- **Instructions to follow**: In the listing below, count the lines containing the string "across" and state only the number.

- **Items**:
▼

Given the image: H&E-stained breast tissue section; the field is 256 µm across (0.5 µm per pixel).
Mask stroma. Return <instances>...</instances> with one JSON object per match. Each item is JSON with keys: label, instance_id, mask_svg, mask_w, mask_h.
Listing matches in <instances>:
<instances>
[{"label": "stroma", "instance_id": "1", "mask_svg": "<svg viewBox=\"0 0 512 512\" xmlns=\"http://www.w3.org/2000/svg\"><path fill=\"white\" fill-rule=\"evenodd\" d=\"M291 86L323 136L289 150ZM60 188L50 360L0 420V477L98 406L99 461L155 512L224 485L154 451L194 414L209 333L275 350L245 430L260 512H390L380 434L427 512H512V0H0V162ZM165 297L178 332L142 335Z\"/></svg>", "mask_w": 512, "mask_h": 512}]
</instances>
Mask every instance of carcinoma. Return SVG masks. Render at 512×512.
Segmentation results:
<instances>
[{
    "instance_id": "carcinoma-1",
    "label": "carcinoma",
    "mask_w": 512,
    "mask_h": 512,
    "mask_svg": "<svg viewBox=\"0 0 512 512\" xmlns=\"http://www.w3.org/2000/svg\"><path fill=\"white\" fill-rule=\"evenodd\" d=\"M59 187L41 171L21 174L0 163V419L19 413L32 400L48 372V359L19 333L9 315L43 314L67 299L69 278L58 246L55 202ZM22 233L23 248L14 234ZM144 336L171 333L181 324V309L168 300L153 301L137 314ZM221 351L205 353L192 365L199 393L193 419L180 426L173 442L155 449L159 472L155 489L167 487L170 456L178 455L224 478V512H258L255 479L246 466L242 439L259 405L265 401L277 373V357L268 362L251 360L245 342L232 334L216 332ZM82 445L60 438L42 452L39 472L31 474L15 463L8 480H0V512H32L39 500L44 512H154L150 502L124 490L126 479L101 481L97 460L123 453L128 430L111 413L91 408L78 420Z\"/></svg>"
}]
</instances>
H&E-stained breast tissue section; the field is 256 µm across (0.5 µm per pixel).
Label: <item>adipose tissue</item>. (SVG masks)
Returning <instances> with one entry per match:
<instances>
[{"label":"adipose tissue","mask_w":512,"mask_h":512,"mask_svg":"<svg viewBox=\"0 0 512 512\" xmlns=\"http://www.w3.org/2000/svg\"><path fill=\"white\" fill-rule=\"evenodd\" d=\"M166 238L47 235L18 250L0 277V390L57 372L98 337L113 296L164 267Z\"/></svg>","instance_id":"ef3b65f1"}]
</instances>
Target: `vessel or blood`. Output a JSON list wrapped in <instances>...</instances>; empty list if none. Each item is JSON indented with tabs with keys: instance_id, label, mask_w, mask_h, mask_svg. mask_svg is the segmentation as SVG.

▲

- **Exercise answer**: 2